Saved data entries

---

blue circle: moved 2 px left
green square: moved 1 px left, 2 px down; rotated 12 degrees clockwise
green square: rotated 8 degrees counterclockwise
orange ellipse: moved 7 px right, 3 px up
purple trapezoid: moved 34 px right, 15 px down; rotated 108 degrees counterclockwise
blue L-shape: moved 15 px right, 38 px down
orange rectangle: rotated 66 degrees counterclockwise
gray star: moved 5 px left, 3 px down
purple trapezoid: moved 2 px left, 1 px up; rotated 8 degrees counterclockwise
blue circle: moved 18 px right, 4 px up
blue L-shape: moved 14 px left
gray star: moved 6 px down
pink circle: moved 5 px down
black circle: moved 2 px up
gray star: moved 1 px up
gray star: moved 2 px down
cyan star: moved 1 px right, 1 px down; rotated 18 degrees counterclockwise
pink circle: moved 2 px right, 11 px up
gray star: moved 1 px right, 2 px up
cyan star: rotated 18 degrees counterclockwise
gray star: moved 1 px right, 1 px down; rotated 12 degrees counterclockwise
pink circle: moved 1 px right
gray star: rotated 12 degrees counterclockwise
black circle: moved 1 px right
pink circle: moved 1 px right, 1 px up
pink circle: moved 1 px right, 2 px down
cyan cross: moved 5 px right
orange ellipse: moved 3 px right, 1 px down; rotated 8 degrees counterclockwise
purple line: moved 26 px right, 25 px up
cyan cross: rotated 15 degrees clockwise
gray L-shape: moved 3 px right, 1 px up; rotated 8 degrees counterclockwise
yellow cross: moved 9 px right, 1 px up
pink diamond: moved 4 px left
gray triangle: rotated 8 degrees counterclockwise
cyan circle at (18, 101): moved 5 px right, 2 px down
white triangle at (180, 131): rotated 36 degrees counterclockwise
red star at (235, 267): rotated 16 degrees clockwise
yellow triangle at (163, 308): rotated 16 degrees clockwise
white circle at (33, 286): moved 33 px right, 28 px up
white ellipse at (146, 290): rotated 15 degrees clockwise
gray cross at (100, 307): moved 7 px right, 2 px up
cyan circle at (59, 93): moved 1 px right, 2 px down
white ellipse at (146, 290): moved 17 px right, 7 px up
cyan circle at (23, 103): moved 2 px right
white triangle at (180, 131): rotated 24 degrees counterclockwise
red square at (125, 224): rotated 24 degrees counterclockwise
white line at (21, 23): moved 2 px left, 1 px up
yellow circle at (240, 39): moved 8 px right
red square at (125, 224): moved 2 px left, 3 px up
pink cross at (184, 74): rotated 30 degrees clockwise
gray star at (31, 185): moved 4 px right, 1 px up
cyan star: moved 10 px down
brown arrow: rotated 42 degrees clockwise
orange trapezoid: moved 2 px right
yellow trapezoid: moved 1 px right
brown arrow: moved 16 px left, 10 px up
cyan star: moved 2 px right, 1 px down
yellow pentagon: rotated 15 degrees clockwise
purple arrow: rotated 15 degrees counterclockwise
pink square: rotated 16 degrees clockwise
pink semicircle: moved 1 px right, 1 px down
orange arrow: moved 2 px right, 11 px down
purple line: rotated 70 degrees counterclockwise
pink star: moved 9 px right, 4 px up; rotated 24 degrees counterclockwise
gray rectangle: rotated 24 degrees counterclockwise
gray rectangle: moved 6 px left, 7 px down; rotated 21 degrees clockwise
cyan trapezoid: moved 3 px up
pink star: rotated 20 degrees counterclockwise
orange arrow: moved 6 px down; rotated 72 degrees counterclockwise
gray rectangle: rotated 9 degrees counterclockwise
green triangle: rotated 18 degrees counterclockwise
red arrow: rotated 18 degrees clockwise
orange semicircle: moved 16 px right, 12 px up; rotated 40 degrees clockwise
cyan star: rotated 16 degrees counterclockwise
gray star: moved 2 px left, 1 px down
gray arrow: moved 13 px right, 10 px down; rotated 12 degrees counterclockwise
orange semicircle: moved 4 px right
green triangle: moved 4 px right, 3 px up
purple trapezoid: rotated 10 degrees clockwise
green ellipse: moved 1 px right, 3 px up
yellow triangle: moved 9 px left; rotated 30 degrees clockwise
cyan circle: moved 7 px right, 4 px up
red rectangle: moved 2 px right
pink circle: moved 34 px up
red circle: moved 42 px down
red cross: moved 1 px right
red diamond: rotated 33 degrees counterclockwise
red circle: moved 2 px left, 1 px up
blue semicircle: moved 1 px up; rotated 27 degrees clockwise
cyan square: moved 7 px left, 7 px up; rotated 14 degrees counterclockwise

---

## [WHAT IS EXPECTED]
Present every line of the records above as a Markdown table with two columns, Row and Line, where Row numbers the lines in order and Line holds the text. Leave out blank lines.

## [RESULT OF THE TASK]
| Row | Line |
|---|---|
| 1 | blue circle: moved 2 px left |
| 2 | green square: moved 1 px left, 2 px down; rotated 12 degrees clockwise |
| 3 | green square: rotated 8 degrees counterclockwise |
| 4 | orange ellipse: moved 7 px right, 3 px up |
| 5 | purple trapezoid: moved 34 px right, 15 px down; rotated 108 degrees counterclockwise |
| 6 | blue L-shape: moved 15 px right, 38 px down |
| 7 | orange rectangle: rotated 66 degrees counterclockwise |
| 8 | gray star: moved 5 px left, 3 px down |
| 9 | purple trapezoid: moved 2 px left, 1 px up; rotated 8 degrees counterclockwise |
| 10 | blue circle: moved 18 px right, 4 px up |
| 11 | blue L-shape: moved 14 px left |
| 12 | gray star: moved 6 px down |
| 13 | pink circle: moved 5 px down |
| 14 | black circle: moved 2 px up |
| 15 | gray star: moved 1 px up |
| 16 | gray star: moved 2 px down |
| 17 | cyan star: moved 1 px right, 1 px down; rotated 18 degrees counterclockwise |
| 18 | pink circle: moved 2 px right, 11 px up |
| 19 | gray star: moved 1 px right, 2 px up |
| 20 | cyan star: rotated 18 degrees counterclockwise |
| 21 | gray star: moved 1 px right, 1 px down; rotated 12 degrees counterclockwise |
| 22 | pink circle: moved 1 px right |
| 23 | gray star: rotated 12 degrees counterclockwise |
| 24 | black circle: moved 1 px right |
| 25 | pink circle: moved 1 px right, 1 px up |
| 26 | pink circle: moved 1 px right, 2 px down |
| 27 | cyan cross: moved 5 px right |
| 28 | orange ellipse: moved 3 px right, 1 px down; rotated 8 degrees counterclockwise |
| 29 | purple line: moved 26 px right, 25 px up |
| 30 | cyan cross: rotated 15 degrees clockwise |
| 31 | gray L-shape: moved 3 px right, 1 px up; rotated 8 degrees counterclockwise |
| 32 | yellow cross: moved 9 px right, 1 px up |
| 33 | pink diamond: moved 4 px left |
| 34 | gray triangle: rotated 8 degrees counterclockwise |
| 35 | cyan circle at (18, 101): moved 5 px right, 2 px down |
| 36 | white triangle at (180, 131): rotated 36 degrees counterclockwise |
| 37 | red star at (235, 267): rotated 16 degrees clockwise |
| 38 | yellow triangle at (163, 308): rotated 16 degrees clockwise |
| 39 | white circle at (33, 286): moved 33 px right, 28 px up |
| 40 | white ellipse at (146, 290): rotated 15 degrees clockwise |
| 41 | gray cross at (100, 307): moved 7 px right, 2 px up |
| 42 | cyan circle at (59, 93): moved 1 px right, 2 px down |
| 43 | white ellipse at (146, 290): moved 17 px right, 7 px up |
| 44 | cyan circle at (23, 103): moved 2 px right |
| 45 | white triangle at (180, 131): rotated 24 degrees counterclockwise |
| 46 | red square at (125, 224): rotated 24 degrees counterclockwise |
| 47 | white line at (21, 23): moved 2 px left, 1 px up |
| 48 | yellow circle at (240, 39): moved 8 px right |
| 49 | red square at (125, 224): moved 2 px left, 3 px up |
| 50 | pink cross at (184, 74): rotated 30 degrees clockwise |
| 51 | gray star at (31, 185): moved 4 px right, 1 px up |
| 52 | cyan star: moved 10 px down |
| 53 | brown arrow: rotated 42 degrees clockwise |
| 54 | orange trapezoid: moved 2 px right |
| 55 | yellow trapezoid: moved 1 px right |
| 56 | brown arrow: moved 16 px left, 10 px up |
| 57 | cyan star: moved 2 px right, 1 px down |
| 58 | yellow pentagon: rotated 15 degrees clockwise |
| 59 | purple arrow: rotated 15 degrees counterclockwise |
| 60 | pink square: rotated 16 degrees clockwise |
| 61 | pink semicircle: moved 1 px right, 1 px down |
| 62 | orange arrow: moved 2 px right, 11 px down |
| 63 | purple line: rotated 70 degrees counterclockwise |
| 64 | pink star: moved 9 px right, 4 px up; rotated 24 degrees counterclockwise |
| 65 | gray rectangle: rotated 24 degrees counterclockwise |
| 66 | gray rectangle: moved 6 px left, 7 px down; rotated 21 degrees clockwise |
| 67 | cyan trapezoid: moved 3 px up |
| 68 | pink star: rotated 20 degrees counterclockwise |
| 69 | orange arrow: moved 6 px down; rotated 72 degrees counterclockwise |
| 70 | gray rectangle: rotated 9 degrees counterclockwise |
| 71 | green triangle: rotated 18 degrees counterclockwise |
| 72 | red arrow: rotated 18 degrees clockwise |
| 73 | orange semicircle: moved 16 px right, 12 px up; rotated 40 degrees clockwise |
| 74 | cyan star: rotated 16 degrees counterclockwise |
| 75 | gray star: moved 2 px left, 1 px down |
| 76 | gray arrow: moved 13 px right, 10 px down; rotated 12 degrees counterclockwise |
| 77 | orange semicircle: moved 4 px right |
| 78 | green triangle: moved 4 px right, 3 px up |
| 79 | purple trapezoid: rotated 10 degrees clockwise |
| 80 | green ellipse: moved 1 px right, 3 px up |
| 81 | yellow triangle: moved 9 px left; rotated 30 degrees clockwise |
| 82 | cyan circle: moved 7 px right, 4 px up |
| 83 | red rectangle: moved 2 px right |
| 84 | pink circle: moved 34 px up |
| 85 | red circle: moved 42 px down |
| 86 | red cross: moved 1 px right |
| 87 | red diamond: rotated 33 degrees counterclockwise |
| 88 | red circle: moved 2 px left, 1 px up |
| 89 | blue semicircle: moved 1 px up; rotated 27 degrees clockwise |
| 90 | cyan square: moved 7 px left, 7 px up; rotated 14 degrees counterclockwise |